DATA UNDER STUDY Block Start
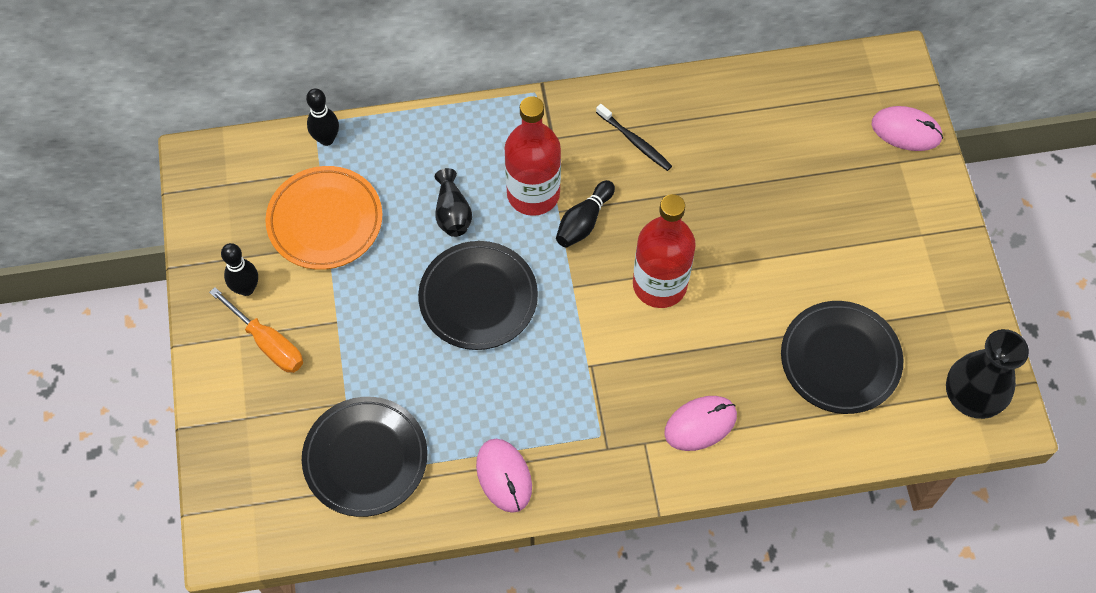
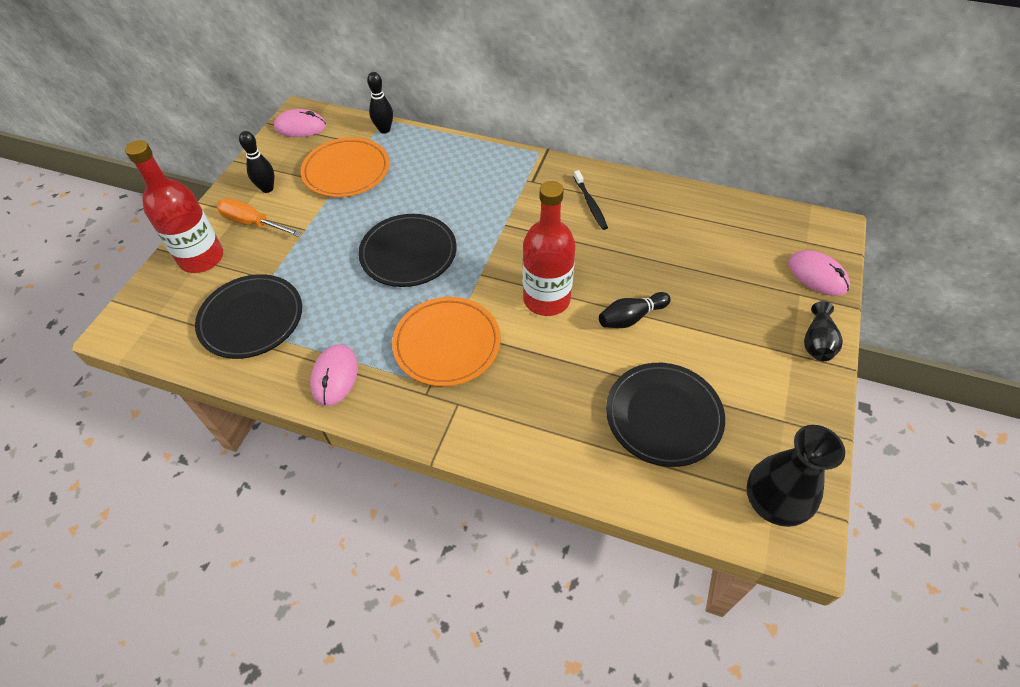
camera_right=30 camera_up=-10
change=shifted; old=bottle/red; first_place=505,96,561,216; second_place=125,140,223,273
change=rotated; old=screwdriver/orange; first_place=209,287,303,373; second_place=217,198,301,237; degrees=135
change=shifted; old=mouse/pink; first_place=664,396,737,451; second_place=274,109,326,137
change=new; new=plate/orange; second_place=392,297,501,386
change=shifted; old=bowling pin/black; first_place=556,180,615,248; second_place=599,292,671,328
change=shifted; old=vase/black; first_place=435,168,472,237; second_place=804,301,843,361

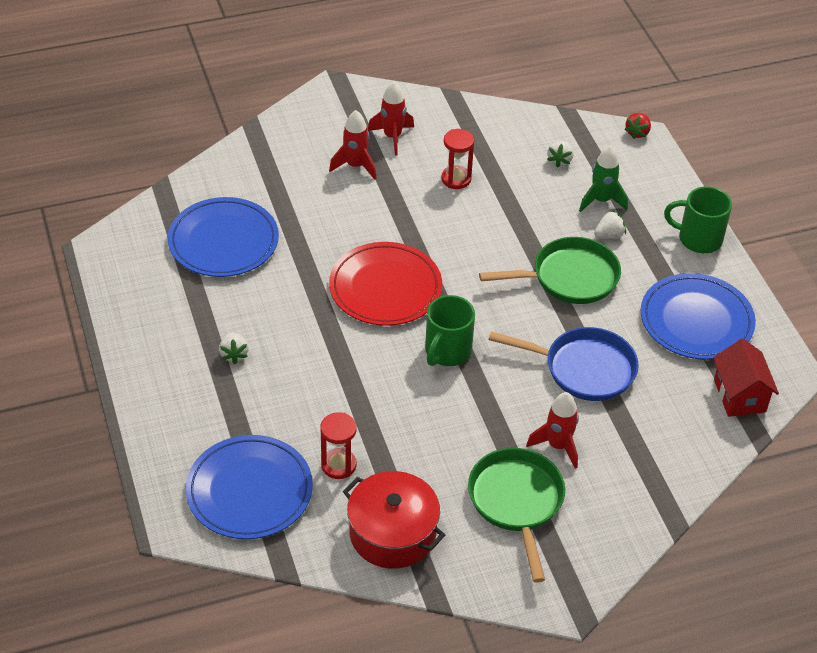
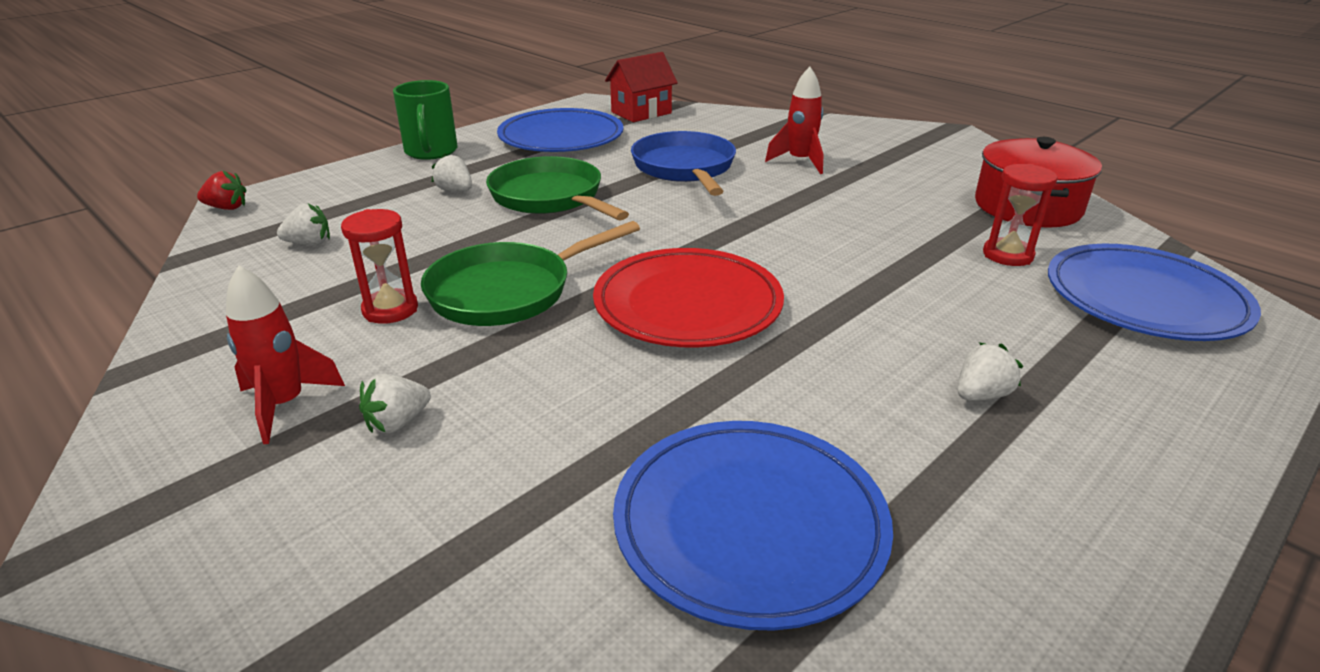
camera_right=-115 camera_up=-15
change=swapped; old=rocket/red; new=strawberry/white; first_place=329,110,376,180; second_place=359,374,431,433
change=shifted; old=pan/green; first_place=468,448,565,583; second_place=421,221,640,326
change=gone; old=mug/green; first_place=425,295,475,366
change=gone; old=rocket/green; first_place=579,145,628,212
DATA UNDER STUDY Block End
> ABOUT THIS TASK
Among the lines above, return those that hold the word "orange".

> EXERCISE RESPONSE
change=rotated; old=screwdriver/orange; first_place=209,287,303,373; second_place=217,198,301,237; degrees=135
change=new; new=plate/orange; second_place=392,297,501,386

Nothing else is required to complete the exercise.